__What is being asked__: Take the entries that follow and return only the lines from the one with "brown domino: 5 -> 8" through the final line, leaving every picture behind.

::: Dataset excerpts

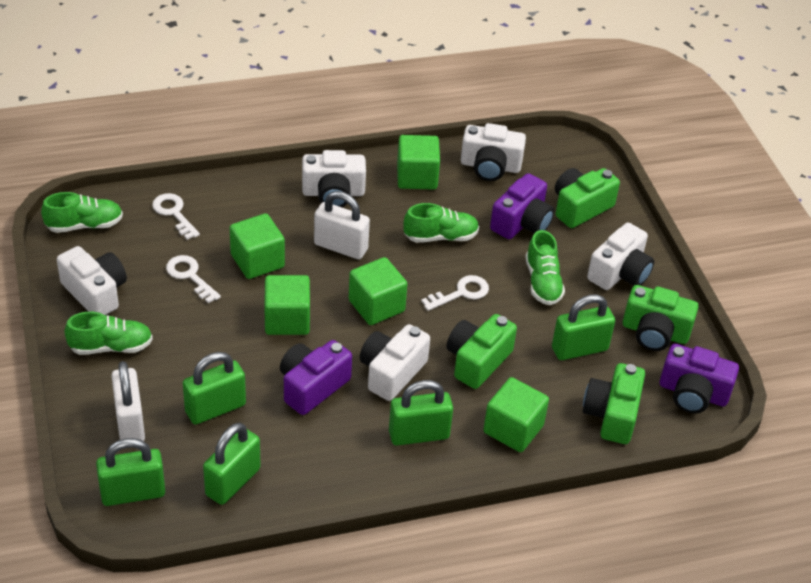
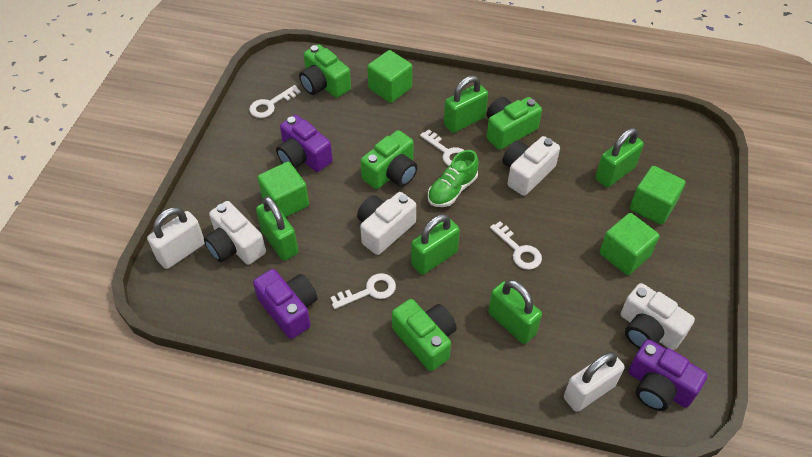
green cube: 5 -> 4
green shoe: 4 -> 1
white camera: 5 -> 4
white key: 3 -> 4

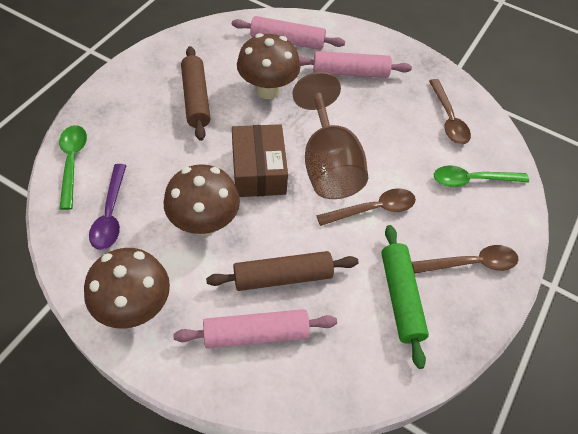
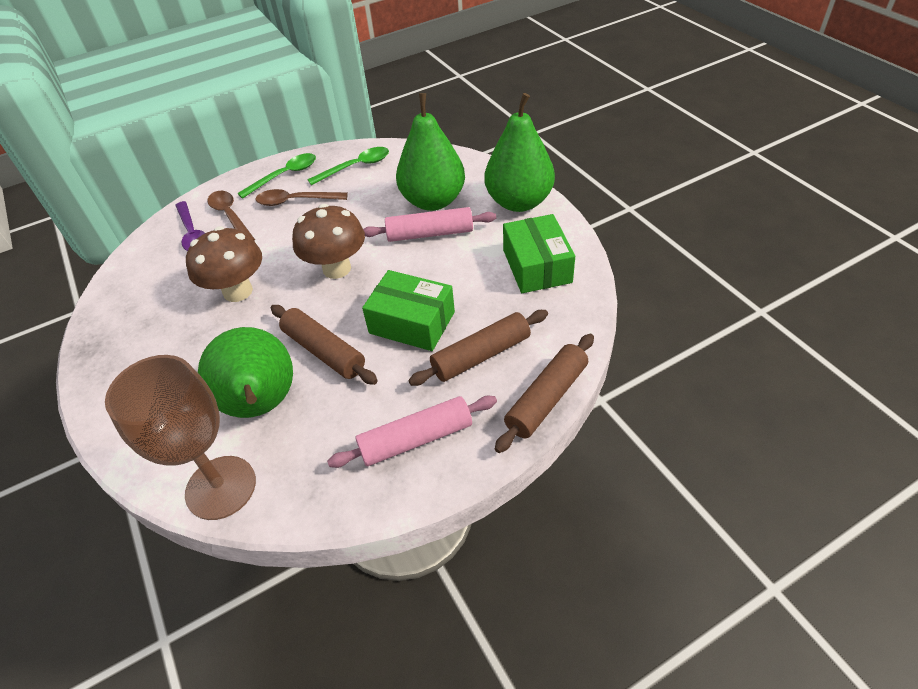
brown box: 1 -> 0
brown mushroom: 3 -> 2
brown rolling pin: 2 -> 3
brown spoon: 3 -> 2
green box: 0 -> 2
green pear: 0 -> 3
green rolling pin: 1 -> 0
pink rolling pin: 3 -> 2

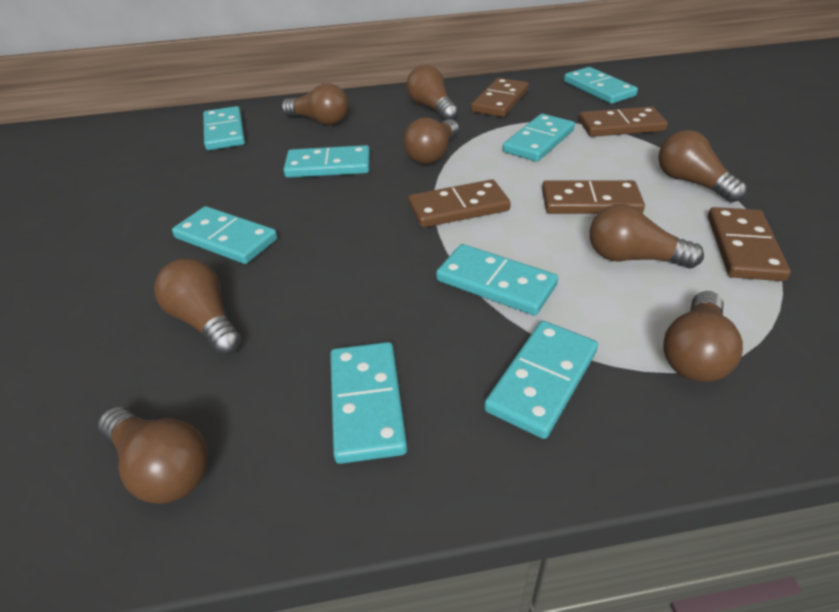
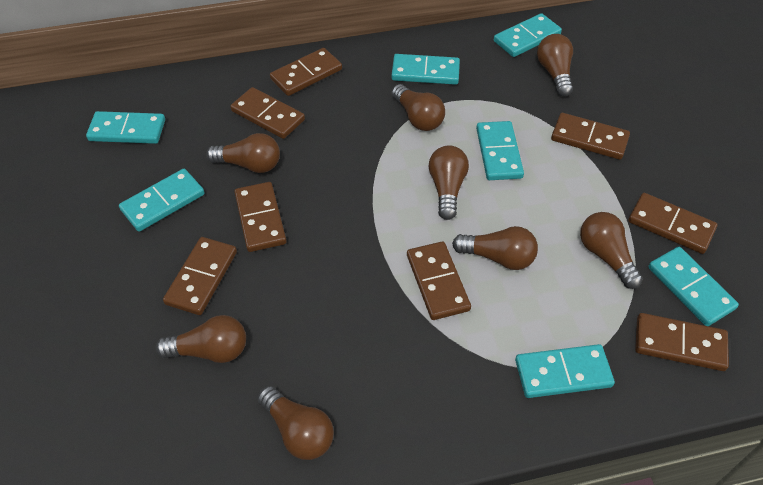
brown domino: 5 -> 8
turquoise domino: 8 -> 7

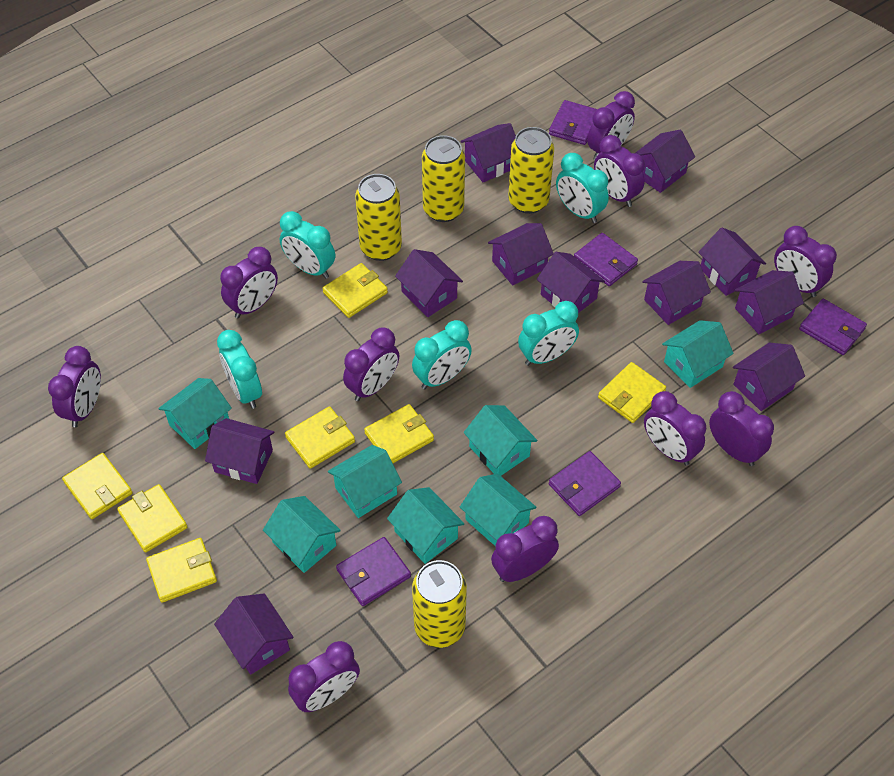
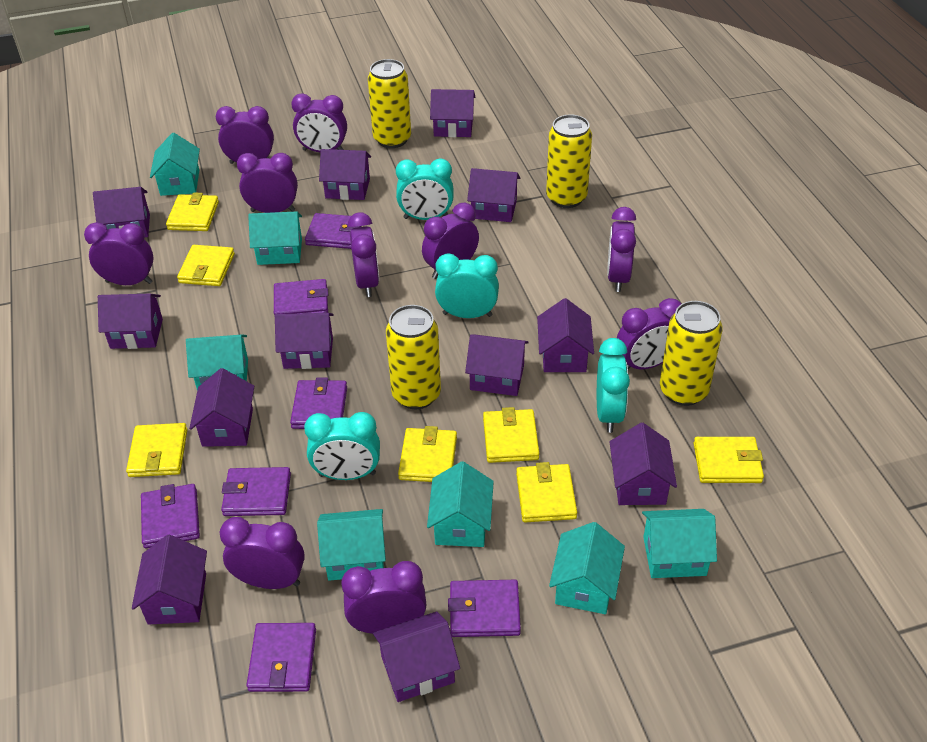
purple house: 11 -> 12
purple wallet: 5 -> 7
turquoise clock: 5 -> 4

::::::

__Answer space__:
brown domino: 5 -> 8
turquoise domino: 8 -> 7

purple house: 11 -> 12
purple wallet: 5 -> 7
turquoise clock: 5 -> 4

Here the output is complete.